- _WHAT IS EXPECTED_: Please state how many lines in the records below contain the word "white"; the number alone is the answer.

- _ENTRIES SHOWN_:
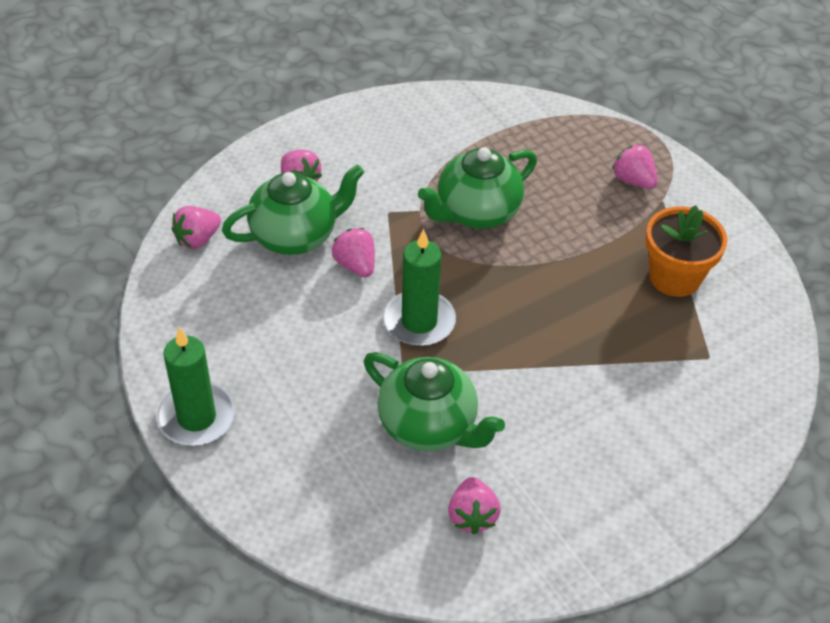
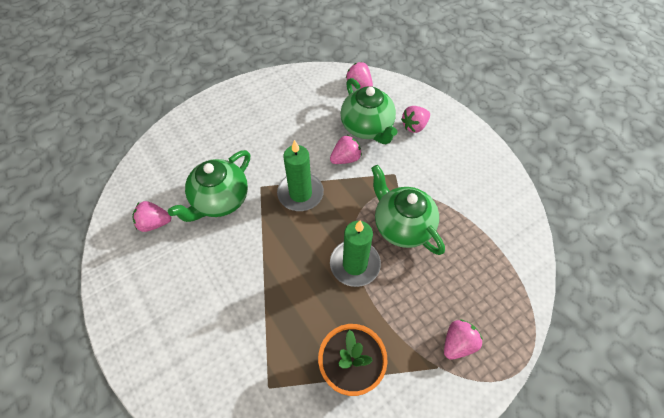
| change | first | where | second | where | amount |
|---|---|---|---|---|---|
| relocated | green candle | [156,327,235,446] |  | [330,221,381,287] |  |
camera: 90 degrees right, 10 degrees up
...
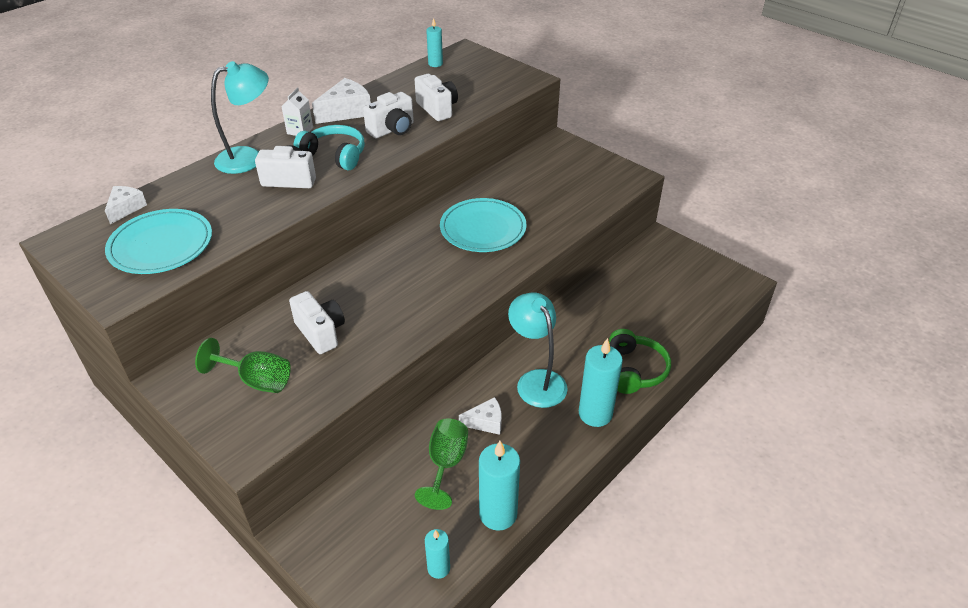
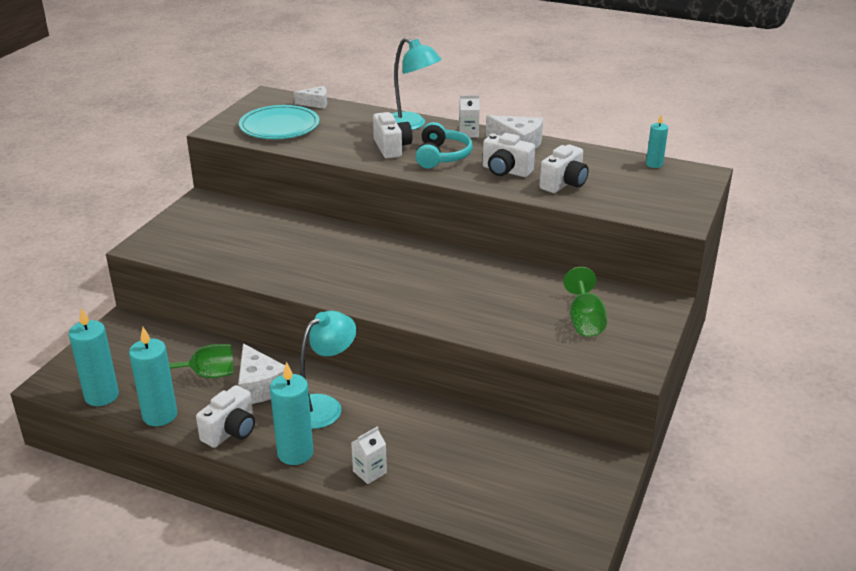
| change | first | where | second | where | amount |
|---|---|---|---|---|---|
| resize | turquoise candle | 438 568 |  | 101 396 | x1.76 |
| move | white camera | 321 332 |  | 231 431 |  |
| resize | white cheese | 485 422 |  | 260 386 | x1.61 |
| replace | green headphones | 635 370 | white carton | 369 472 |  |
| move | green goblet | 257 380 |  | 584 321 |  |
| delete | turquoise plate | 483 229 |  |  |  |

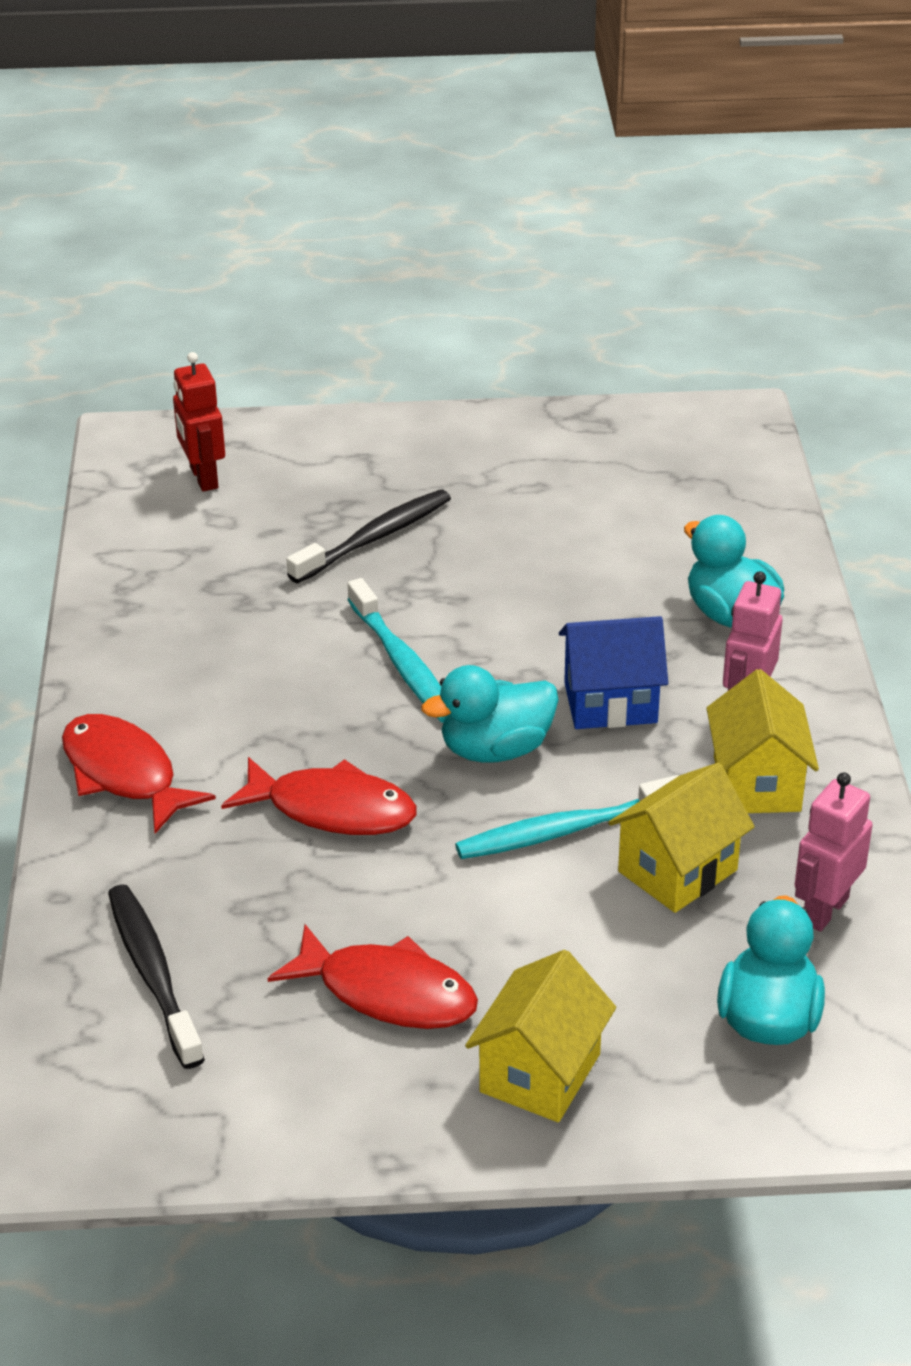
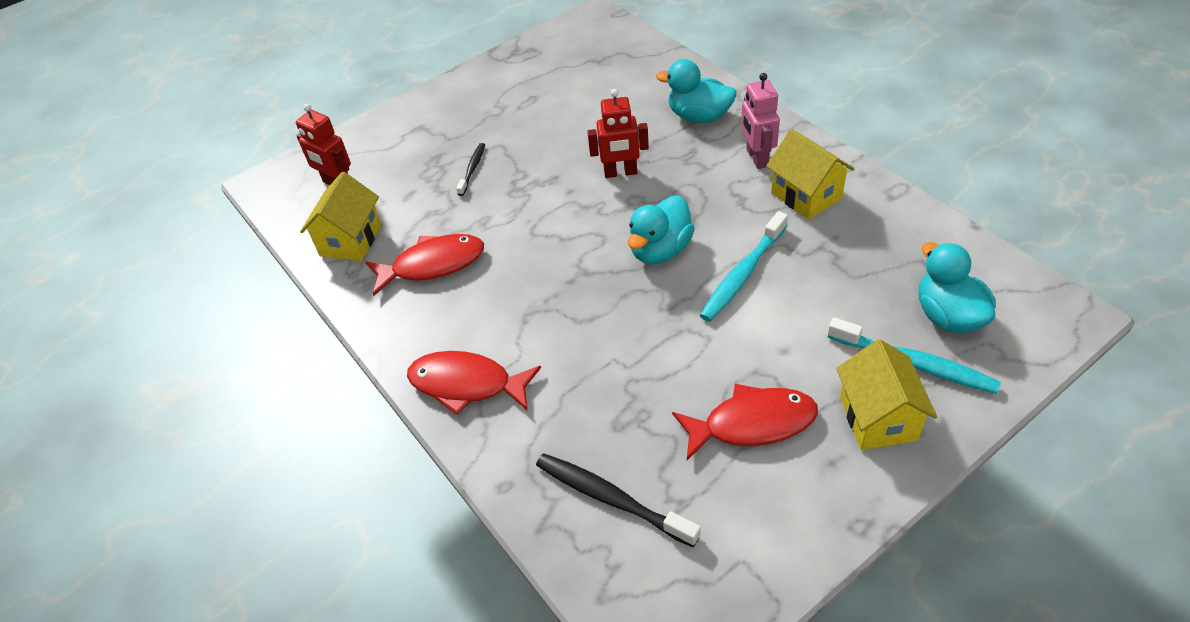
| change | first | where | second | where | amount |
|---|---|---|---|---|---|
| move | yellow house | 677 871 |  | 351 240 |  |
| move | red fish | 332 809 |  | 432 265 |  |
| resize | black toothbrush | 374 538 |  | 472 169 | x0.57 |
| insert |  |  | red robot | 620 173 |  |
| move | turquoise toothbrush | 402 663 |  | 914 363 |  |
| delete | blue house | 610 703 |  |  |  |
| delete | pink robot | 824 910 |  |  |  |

- _REPLY TO THE EXERCISE_: 3